> **What needs to be done**
Repeat exactly the lines from the line containing "camera: 60 degrees left, 20 degrees down" through the last line of the records below, inclusive, and nothing else.

[Exercise inputs — start]

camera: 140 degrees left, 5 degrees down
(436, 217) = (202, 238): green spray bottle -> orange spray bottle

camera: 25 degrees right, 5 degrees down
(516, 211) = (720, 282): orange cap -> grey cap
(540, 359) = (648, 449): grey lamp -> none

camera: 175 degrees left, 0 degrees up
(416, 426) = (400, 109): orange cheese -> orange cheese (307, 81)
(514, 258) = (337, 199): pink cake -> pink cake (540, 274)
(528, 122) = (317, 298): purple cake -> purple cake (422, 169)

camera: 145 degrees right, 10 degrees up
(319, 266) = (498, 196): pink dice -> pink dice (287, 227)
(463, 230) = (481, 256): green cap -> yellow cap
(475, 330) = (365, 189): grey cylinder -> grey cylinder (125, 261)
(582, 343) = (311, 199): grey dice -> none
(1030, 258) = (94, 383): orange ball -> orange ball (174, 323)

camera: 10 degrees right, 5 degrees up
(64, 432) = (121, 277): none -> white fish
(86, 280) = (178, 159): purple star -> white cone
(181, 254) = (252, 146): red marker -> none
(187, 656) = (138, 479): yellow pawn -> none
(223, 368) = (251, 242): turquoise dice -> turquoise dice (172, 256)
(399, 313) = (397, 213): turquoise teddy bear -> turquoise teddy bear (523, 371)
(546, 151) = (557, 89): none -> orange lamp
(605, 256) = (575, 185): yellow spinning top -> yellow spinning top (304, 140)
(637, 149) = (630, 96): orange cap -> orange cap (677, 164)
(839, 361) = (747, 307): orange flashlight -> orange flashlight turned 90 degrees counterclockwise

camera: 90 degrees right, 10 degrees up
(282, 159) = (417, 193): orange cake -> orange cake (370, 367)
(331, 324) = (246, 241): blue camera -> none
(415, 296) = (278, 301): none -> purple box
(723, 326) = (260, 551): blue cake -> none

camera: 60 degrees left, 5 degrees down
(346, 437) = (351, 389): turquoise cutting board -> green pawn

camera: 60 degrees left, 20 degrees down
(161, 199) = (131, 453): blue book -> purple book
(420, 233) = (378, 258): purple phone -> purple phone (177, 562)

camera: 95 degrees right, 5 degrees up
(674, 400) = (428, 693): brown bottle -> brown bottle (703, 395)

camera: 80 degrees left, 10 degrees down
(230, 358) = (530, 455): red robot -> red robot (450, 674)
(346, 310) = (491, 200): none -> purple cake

[Exercise inputs — finish]

> **Result for this exercise**
camera: 60 degrees left, 20 degrees down
(161, 199) = (131, 453): blue book -> purple book
(420, 233) = (378, 258): purple phone -> purple phone (177, 562)

camera: 95 degrees right, 5 degrees up
(674, 400) = (428, 693): brown bottle -> brown bottle (703, 395)

camera: 80 degrees left, 10 degrees down
(230, 358) = (530, 455): red robot -> red robot (450, 674)
(346, 310) = (491, 200): none -> purple cake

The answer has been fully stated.